Required action
Would you please copy every line below that includes the string "turquoise"?

Dataset extract
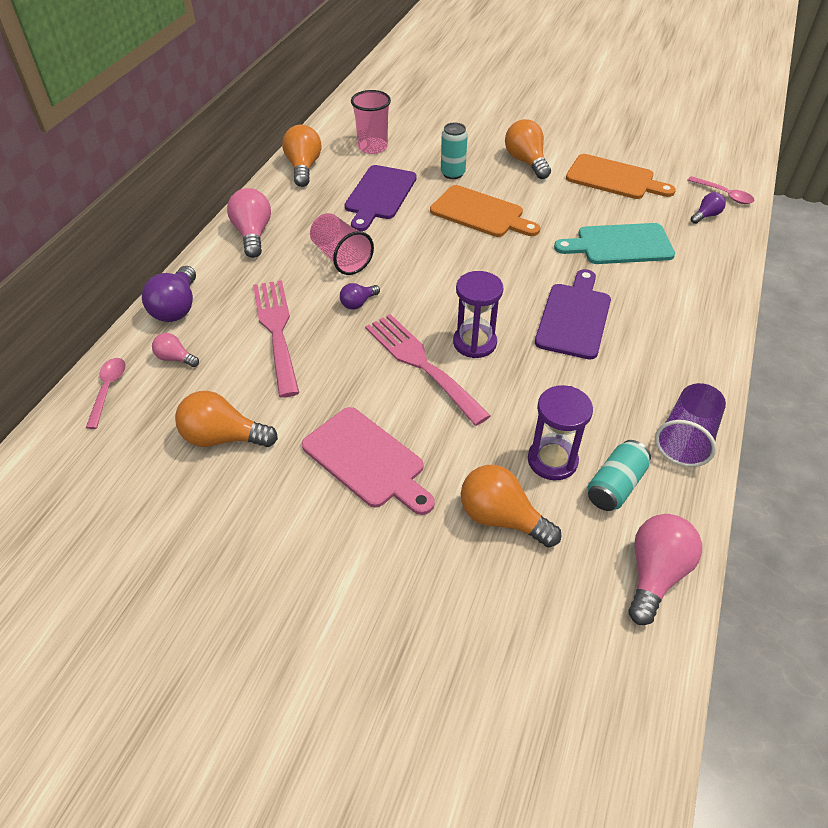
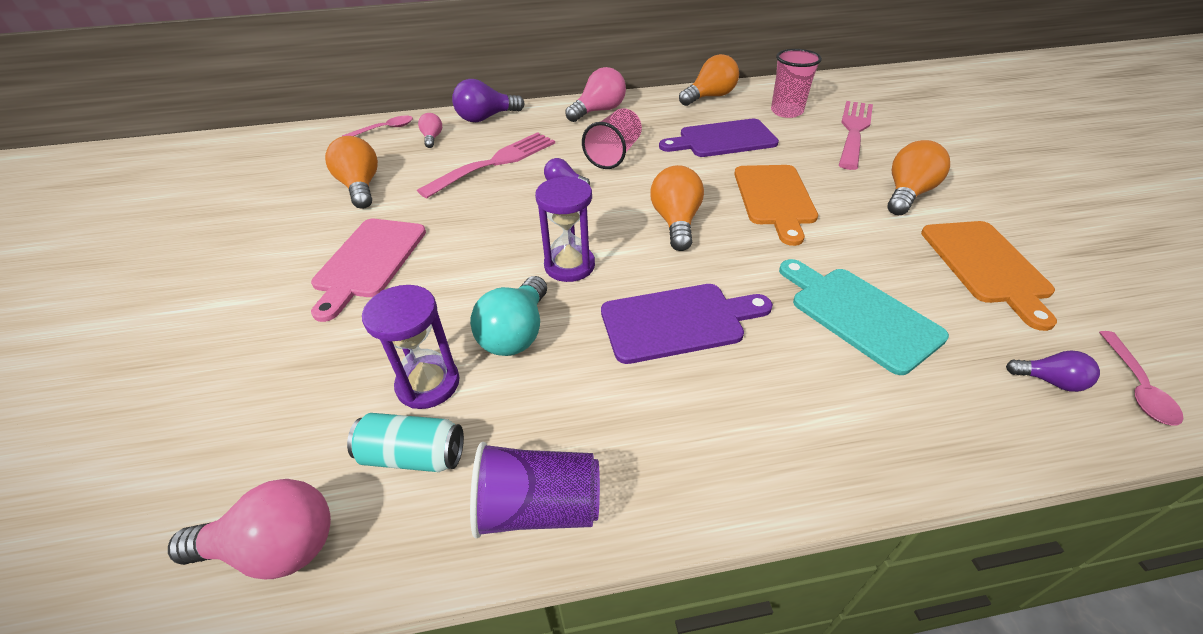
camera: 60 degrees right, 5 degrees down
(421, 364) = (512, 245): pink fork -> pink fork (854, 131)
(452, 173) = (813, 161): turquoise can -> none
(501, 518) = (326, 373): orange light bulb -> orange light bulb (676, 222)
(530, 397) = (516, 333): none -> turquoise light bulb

Result of the exercise
(452, 173) = (813, 161): turquoise can -> none
(530, 397) = (516, 333): none -> turquoise light bulb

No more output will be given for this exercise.